### Assigned task
Give again, word for word, every line in the entries below from the line with "R15: 330 (GND, VMID) -> 330 (LED, VOL3)" up to and including the line with "D3: diode BAV21", and no other line.

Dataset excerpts
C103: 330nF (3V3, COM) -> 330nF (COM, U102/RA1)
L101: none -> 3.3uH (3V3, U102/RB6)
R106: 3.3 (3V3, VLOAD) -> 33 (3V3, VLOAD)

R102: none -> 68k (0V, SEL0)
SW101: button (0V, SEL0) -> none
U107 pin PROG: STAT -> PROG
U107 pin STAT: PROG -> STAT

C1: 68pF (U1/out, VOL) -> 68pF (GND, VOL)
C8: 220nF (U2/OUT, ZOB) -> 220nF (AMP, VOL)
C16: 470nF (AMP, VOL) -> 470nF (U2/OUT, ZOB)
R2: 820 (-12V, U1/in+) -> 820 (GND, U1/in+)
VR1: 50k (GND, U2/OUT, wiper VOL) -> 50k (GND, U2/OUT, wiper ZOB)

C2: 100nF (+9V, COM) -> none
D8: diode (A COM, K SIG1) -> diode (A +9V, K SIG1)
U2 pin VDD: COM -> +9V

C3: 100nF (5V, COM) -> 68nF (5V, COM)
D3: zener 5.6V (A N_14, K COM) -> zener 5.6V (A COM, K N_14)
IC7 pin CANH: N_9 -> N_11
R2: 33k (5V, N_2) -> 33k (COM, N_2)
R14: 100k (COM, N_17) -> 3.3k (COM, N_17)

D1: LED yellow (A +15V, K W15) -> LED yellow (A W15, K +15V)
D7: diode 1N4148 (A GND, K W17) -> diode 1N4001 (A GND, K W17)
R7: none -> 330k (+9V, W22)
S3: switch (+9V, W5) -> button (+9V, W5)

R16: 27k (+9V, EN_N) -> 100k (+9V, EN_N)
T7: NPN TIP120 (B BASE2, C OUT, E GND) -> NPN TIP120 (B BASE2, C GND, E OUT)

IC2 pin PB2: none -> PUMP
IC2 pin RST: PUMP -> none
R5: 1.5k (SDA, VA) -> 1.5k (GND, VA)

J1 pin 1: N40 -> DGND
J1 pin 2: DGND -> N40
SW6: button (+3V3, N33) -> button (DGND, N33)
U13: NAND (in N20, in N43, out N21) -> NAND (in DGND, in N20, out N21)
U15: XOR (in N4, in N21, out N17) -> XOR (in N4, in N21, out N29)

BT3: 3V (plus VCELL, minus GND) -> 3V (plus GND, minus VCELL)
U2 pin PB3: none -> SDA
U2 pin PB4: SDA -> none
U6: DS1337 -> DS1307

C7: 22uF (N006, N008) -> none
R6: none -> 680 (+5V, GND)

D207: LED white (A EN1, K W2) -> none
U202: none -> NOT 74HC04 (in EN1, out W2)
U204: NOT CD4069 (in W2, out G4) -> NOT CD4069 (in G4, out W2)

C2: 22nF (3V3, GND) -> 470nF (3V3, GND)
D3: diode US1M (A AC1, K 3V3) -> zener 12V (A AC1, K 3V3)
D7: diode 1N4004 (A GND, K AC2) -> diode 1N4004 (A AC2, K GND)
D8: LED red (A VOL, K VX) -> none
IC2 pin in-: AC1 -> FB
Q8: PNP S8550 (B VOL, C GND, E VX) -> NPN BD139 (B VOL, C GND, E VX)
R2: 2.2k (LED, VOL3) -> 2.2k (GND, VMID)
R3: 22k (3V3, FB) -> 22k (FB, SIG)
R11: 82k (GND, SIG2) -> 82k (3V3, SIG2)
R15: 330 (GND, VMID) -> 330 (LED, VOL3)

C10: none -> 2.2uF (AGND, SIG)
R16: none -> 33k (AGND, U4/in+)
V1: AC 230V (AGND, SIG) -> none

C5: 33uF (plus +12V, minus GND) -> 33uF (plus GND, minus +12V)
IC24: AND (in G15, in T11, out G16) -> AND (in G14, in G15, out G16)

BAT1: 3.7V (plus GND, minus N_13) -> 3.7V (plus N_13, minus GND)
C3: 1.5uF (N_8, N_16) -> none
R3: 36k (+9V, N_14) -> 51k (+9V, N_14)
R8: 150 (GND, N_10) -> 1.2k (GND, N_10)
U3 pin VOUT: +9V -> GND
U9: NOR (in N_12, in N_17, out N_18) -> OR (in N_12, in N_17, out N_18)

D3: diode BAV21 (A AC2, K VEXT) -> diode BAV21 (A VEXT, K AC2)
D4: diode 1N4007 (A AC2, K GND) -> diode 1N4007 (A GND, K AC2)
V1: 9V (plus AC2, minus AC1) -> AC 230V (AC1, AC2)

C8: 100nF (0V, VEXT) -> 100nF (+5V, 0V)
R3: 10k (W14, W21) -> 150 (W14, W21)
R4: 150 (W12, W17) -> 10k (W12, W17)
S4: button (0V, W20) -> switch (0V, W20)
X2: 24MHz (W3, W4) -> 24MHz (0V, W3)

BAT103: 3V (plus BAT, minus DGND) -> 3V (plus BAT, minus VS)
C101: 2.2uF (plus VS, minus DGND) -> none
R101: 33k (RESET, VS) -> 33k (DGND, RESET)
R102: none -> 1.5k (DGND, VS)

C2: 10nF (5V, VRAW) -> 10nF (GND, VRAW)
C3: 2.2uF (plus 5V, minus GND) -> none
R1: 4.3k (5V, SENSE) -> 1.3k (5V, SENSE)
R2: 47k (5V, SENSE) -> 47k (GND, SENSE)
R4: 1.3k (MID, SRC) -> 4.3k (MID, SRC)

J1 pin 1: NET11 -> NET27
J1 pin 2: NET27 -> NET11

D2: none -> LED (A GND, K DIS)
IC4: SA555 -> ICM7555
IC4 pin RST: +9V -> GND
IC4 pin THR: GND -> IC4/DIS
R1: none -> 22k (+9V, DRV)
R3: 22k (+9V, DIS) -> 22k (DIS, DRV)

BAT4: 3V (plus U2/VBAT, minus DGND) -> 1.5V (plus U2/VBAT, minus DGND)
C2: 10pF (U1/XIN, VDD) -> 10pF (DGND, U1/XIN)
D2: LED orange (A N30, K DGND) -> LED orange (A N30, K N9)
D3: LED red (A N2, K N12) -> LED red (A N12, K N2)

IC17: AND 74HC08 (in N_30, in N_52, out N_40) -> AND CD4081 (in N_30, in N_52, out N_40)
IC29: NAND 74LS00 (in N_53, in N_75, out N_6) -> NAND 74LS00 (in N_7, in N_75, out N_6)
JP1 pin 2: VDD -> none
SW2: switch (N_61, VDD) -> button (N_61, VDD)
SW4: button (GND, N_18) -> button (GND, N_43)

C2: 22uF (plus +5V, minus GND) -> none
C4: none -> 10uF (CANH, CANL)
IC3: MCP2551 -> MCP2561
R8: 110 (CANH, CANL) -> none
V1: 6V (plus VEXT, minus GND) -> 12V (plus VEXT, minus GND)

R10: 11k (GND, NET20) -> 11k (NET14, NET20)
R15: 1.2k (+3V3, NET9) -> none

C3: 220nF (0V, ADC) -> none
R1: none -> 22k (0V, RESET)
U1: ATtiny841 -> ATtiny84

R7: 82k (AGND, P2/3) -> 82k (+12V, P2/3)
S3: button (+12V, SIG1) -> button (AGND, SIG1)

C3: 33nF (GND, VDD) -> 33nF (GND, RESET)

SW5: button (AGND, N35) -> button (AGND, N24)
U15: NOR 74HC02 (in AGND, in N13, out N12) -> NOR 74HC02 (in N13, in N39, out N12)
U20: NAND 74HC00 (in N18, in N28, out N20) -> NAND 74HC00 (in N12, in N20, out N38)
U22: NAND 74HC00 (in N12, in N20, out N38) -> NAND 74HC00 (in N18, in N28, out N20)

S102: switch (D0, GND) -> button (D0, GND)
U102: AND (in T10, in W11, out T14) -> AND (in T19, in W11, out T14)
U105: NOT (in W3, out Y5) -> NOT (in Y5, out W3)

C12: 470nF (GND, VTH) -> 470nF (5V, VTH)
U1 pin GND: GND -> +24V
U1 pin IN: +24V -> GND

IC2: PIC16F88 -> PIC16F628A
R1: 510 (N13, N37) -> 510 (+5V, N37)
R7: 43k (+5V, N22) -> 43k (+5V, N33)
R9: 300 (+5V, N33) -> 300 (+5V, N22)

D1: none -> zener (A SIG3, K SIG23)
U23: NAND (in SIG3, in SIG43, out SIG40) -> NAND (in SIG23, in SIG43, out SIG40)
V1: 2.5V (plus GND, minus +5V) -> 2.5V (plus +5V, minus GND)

### Exercise answer
R15: 330 (GND, VMID) -> 330 (LED, VOL3)

C10: none -> 2.2uF (AGND, SIG)
R16: none -> 33k (AGND, U4/in+)
V1: AC 230V (AGND, SIG) -> none

C5: 33uF (plus +12V, minus GND) -> 33uF (plus GND, minus +12V)
IC24: AND (in G15, in T11, out G16) -> AND (in G14, in G15, out G16)

BAT1: 3.7V (plus GND, minus N_13) -> 3.7V (plus N_13, minus GND)
C3: 1.5uF (N_8, N_16) -> none
R3: 36k (+9V, N_14) -> 51k (+9V, N_14)
R8: 150 (GND, N_10) -> 1.2k (GND, N_10)
U3 pin VOUT: +9V -> GND
U9: NOR (in N_12, in N_17, out N_18) -> OR (in N_12, in N_17, out N_18)

D3: diode BAV21 (A AC2, K VEXT) -> diode BAV21 (A VEXT, K AC2)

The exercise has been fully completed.